→ Description of the task: Your answer must be the exact lines from the one holding "SD2 pin CS: B9 -> A12" through the final line of the records below, both included, and nothing more.

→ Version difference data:

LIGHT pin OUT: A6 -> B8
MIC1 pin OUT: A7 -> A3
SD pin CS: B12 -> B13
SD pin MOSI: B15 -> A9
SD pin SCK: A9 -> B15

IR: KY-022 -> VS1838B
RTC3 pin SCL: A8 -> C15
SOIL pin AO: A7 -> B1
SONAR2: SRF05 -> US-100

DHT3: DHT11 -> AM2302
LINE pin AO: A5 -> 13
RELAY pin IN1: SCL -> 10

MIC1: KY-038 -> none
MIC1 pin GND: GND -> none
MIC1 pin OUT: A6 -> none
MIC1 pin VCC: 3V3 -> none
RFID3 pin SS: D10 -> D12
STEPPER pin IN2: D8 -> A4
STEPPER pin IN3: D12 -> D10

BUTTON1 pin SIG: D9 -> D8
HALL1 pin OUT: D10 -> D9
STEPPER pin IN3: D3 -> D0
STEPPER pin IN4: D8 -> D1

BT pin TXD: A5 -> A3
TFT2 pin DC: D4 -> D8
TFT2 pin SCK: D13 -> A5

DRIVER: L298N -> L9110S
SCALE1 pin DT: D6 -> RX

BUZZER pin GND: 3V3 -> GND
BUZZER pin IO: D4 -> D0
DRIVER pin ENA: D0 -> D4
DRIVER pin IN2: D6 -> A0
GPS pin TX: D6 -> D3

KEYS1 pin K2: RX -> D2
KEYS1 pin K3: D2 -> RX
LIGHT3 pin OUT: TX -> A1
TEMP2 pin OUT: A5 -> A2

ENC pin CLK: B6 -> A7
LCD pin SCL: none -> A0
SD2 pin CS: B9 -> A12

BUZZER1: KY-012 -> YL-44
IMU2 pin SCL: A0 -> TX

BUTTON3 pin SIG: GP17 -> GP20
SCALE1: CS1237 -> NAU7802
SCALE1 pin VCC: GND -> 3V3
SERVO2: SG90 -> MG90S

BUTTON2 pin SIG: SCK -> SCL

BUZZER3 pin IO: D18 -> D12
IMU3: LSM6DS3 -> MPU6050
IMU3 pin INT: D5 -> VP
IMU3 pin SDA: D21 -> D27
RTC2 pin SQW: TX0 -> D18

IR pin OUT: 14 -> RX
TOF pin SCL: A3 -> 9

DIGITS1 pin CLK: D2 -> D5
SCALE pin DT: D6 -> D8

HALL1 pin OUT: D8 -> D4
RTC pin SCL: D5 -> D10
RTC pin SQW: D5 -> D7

→ Solution to the problem:
SD2 pin CS: B9 -> A12

BUZZER1: KY-012 -> YL-44
IMU2 pin SCL: A0 -> TX

BUTTON3 pin SIG: GP17 -> GP20
SCALE1: CS1237 -> NAU7802
SCALE1 pin VCC: GND -> 3V3
SERVO2: SG90 -> MG90S

BUTTON2 pin SIG: SCK -> SCL

BUZZER3 pin IO: D18 -> D12
IMU3: LSM6DS3 -> MPU6050
IMU3 pin INT: D5 -> VP
IMU3 pin SDA: D21 -> D27
RTC2 pin SQW: TX0 -> D18

IR pin OUT: 14 -> RX
TOF pin SCL: A3 -> 9

DIGITS1 pin CLK: D2 -> D5
SCALE pin DT: D6 -> D8

HALL1 pin OUT: D8 -> D4
RTC pin SCL: D5 -> D10
RTC pin SQW: D5 -> D7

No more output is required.